Stored data
★ ★ ★ ★ ★ ★ ★
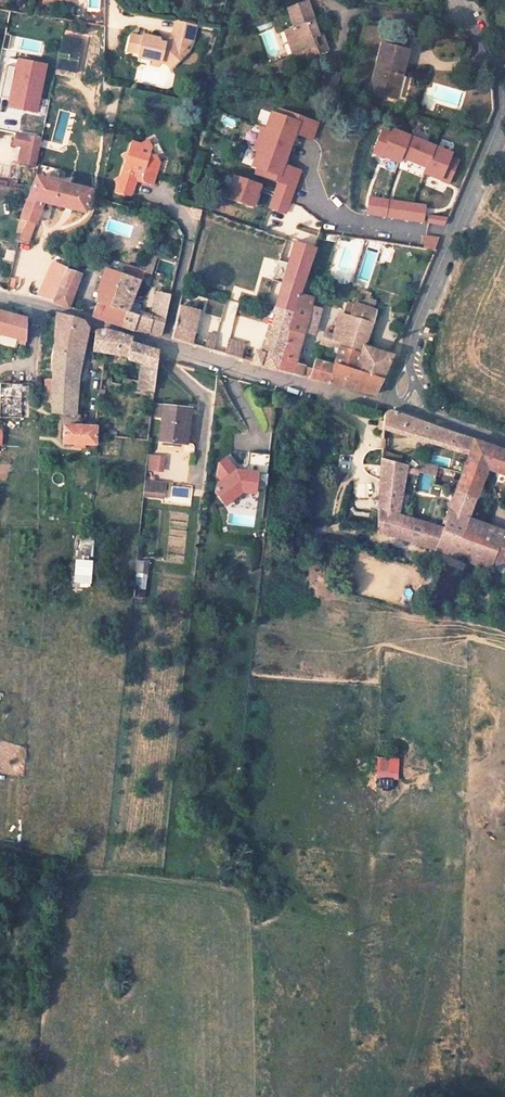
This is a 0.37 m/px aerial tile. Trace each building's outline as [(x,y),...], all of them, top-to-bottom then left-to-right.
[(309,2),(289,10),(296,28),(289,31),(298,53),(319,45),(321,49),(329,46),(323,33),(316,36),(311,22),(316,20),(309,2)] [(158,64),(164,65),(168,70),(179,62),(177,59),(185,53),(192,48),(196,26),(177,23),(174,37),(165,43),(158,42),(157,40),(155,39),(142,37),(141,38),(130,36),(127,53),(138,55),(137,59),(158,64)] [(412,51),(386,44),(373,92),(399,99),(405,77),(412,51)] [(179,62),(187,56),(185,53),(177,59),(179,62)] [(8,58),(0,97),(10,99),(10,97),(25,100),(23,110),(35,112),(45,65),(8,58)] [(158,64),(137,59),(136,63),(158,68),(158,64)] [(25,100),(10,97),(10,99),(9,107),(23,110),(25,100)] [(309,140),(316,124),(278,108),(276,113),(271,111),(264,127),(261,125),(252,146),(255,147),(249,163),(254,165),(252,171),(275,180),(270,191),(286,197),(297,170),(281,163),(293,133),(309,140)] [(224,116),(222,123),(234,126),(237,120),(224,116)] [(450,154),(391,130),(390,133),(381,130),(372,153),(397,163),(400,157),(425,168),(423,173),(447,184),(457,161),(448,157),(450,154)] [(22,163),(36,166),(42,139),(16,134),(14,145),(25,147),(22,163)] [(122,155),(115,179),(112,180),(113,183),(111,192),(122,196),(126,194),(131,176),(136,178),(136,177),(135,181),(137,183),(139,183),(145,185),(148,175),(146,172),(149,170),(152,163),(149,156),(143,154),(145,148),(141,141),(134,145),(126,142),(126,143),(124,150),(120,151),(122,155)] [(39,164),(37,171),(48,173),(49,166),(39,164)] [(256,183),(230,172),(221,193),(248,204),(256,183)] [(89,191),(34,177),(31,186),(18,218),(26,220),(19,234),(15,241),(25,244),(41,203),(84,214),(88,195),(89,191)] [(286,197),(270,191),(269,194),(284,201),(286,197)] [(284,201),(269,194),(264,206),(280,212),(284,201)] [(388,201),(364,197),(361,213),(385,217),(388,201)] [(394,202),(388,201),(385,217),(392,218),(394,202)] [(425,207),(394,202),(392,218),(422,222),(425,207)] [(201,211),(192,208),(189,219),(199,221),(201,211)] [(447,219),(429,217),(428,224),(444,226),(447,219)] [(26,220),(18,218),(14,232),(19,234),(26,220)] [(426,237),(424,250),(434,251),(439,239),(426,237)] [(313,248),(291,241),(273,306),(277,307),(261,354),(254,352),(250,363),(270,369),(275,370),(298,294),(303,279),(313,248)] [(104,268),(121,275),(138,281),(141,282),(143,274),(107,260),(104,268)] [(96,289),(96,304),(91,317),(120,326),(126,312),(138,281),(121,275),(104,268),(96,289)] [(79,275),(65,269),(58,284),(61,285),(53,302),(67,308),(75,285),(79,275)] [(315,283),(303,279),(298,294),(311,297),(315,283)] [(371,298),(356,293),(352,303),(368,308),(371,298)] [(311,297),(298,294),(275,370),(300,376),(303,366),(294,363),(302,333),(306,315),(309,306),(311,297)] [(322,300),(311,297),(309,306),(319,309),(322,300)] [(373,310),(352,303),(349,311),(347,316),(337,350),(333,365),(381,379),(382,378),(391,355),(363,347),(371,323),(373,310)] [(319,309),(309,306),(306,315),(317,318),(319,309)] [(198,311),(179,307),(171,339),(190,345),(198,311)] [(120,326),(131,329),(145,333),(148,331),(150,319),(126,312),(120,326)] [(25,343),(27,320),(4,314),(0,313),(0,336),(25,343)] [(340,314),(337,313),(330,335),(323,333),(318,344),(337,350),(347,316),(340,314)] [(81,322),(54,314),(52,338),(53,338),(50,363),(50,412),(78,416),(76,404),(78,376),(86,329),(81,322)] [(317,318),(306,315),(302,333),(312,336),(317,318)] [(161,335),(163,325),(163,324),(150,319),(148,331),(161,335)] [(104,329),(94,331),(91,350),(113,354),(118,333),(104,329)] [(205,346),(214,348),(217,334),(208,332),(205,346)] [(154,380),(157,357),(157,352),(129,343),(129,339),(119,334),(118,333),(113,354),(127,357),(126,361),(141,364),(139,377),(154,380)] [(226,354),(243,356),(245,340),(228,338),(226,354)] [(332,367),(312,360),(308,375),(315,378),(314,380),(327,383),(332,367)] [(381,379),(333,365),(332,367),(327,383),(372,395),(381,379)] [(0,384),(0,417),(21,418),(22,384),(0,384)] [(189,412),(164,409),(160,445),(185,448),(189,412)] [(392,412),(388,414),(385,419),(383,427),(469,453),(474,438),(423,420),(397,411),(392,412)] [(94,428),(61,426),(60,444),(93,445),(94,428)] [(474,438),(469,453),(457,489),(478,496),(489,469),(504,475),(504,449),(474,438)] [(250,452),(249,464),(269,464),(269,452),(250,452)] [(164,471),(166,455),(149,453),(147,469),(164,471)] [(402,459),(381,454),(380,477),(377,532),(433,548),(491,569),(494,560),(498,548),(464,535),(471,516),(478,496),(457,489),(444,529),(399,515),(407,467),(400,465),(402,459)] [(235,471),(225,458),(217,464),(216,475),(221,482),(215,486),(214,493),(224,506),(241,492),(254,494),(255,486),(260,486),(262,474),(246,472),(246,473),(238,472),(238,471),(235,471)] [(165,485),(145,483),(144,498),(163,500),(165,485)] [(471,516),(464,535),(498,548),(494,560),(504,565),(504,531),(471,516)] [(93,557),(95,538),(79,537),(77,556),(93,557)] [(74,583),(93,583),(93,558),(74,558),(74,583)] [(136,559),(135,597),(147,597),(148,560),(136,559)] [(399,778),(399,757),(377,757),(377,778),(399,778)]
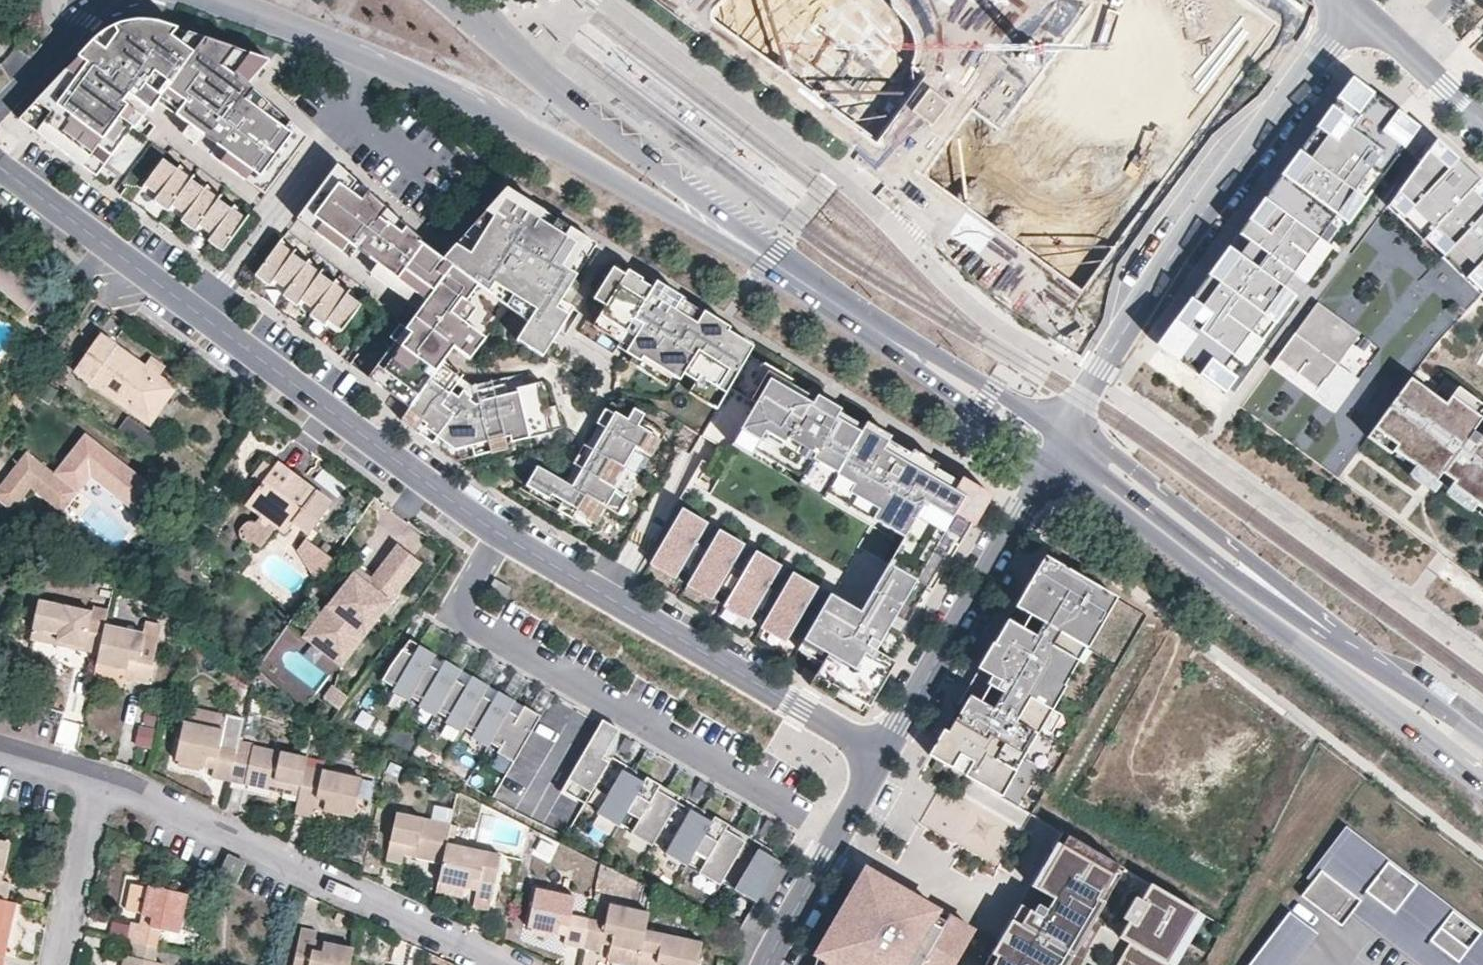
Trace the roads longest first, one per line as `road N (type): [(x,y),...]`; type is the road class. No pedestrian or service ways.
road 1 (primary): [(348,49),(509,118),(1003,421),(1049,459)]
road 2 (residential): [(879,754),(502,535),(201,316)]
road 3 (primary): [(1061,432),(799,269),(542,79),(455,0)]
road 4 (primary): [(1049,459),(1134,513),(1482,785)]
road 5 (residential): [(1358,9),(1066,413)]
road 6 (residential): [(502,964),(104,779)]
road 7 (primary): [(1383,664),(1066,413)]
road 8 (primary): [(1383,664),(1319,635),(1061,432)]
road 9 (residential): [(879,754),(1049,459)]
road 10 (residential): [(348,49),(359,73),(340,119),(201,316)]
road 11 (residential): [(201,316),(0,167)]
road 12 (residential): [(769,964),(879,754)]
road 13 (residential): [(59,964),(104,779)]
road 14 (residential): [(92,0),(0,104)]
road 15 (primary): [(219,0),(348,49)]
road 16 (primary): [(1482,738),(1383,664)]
★ ★ ★ ★ ★ ★ ★
▸ **ACTIVITY**
Review the entries above and return every line where "primary" appears.

▸ **TASK OUTPUT**
road 1 (primary): [(348,49),(509,118),(1003,421),(1049,459)]
road 3 (primary): [(1061,432),(799,269),(542,79),(455,0)]
road 4 (primary): [(1049,459),(1134,513),(1482,785)]
road 7 (primary): [(1383,664),(1066,413)]
road 8 (primary): [(1383,664),(1319,635),(1061,432)]
road 15 (primary): [(219,0),(348,49)]
road 16 (primary): [(1482,738),(1383,664)]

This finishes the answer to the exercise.